_Stated exercise_: From the material below, pick out and copy each line that contains the string "kern". Only matches with the same uppercase and lowercase letters count.

_ _ _ _ _

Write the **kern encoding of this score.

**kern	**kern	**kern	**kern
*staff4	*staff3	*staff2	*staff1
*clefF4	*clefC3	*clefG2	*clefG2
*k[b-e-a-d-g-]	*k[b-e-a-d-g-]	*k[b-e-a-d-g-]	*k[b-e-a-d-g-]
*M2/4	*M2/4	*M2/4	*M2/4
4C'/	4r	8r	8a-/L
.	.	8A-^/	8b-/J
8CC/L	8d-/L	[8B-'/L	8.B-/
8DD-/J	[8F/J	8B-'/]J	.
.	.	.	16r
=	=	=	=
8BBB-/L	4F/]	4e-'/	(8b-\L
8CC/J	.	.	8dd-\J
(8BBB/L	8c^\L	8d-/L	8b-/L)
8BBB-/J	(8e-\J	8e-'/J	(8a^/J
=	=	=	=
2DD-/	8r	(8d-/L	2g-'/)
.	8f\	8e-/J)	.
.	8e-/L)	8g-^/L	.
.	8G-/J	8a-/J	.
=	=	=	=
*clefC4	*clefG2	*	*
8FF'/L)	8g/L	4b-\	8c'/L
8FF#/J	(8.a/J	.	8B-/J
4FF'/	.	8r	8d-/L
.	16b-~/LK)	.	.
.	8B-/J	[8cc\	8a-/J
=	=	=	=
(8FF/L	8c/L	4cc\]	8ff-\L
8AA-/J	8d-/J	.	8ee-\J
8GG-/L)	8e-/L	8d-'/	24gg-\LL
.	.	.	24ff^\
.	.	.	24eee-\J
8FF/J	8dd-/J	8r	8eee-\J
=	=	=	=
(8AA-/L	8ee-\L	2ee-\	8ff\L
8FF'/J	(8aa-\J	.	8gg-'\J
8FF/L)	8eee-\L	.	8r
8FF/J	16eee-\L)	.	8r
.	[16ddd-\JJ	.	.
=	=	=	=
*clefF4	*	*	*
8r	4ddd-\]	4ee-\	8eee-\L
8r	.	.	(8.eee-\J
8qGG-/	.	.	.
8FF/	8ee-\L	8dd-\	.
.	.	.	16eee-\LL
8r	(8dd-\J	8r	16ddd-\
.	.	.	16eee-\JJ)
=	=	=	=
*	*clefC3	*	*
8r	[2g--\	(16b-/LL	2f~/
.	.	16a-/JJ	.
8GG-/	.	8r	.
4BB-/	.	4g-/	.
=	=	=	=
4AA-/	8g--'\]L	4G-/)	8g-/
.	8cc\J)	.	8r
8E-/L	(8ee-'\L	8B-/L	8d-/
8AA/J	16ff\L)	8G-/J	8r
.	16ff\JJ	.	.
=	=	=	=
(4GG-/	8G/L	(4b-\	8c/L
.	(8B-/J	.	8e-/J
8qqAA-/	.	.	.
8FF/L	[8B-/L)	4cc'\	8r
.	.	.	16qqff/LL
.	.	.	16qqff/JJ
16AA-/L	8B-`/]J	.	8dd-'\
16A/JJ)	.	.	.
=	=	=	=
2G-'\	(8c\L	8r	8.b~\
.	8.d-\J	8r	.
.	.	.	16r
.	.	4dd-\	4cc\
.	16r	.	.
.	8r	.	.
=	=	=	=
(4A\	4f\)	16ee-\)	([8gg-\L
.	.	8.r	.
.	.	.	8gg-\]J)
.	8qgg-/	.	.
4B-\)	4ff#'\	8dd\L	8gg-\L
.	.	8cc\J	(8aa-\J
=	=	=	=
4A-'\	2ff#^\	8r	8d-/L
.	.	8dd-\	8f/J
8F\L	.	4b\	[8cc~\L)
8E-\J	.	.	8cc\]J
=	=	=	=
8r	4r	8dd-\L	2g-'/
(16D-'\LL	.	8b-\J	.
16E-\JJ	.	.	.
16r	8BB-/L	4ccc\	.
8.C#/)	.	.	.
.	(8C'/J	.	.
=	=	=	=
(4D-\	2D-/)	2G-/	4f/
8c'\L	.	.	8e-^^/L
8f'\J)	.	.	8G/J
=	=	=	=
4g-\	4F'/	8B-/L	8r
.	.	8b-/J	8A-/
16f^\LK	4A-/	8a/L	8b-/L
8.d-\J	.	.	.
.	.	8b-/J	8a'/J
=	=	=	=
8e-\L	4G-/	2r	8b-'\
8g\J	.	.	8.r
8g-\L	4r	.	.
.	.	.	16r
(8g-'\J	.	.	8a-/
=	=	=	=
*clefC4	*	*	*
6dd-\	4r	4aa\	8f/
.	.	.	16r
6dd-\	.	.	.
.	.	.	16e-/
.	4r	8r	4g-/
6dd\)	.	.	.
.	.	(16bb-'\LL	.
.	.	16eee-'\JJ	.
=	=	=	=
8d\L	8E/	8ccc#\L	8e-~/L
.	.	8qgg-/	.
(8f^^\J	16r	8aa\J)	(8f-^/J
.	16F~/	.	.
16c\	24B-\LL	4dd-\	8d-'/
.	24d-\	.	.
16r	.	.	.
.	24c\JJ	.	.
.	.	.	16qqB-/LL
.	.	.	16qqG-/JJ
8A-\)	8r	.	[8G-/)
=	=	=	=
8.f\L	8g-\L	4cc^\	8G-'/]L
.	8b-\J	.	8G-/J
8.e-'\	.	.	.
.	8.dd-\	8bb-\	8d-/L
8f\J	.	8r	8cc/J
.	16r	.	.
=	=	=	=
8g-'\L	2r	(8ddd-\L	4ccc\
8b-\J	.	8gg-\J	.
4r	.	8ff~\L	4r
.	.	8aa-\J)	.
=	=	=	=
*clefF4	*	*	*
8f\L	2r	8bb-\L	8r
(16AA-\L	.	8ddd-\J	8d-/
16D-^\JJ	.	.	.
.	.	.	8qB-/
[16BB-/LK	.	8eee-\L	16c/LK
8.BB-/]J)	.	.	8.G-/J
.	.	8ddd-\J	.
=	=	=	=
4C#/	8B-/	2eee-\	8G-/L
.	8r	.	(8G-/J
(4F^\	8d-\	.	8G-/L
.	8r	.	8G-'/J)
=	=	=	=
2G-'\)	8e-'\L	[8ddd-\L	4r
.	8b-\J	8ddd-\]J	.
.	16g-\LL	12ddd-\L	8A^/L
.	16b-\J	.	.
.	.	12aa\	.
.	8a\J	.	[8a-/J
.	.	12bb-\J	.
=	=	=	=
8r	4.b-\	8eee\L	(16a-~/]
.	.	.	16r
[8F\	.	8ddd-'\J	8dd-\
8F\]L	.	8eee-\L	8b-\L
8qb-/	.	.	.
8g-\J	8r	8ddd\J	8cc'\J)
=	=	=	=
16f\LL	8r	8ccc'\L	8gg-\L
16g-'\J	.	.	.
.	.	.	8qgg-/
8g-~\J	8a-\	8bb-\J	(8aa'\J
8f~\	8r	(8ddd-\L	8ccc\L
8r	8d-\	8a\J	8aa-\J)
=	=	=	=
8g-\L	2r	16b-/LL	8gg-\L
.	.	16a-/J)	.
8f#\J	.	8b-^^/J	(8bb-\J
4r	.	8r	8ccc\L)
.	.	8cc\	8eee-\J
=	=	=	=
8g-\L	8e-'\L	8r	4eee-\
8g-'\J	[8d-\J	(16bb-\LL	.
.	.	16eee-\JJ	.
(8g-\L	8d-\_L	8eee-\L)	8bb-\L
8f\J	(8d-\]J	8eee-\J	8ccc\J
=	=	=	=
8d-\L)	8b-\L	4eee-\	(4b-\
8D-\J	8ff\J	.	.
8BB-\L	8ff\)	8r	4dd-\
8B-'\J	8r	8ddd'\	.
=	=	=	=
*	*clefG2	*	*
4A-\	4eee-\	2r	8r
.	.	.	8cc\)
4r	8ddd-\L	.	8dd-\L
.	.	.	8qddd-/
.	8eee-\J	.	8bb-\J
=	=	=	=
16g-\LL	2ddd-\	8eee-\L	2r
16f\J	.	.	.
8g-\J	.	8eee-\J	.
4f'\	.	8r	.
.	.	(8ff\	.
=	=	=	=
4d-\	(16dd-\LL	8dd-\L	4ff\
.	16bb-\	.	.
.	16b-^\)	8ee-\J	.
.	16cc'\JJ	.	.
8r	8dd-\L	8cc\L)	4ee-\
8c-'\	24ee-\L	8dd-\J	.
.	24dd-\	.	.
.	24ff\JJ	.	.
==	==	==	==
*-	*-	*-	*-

_ _ _ _ _

_Complete output_:
Write the **kern encoding of this score.
**kern	**kern	**kern	**kern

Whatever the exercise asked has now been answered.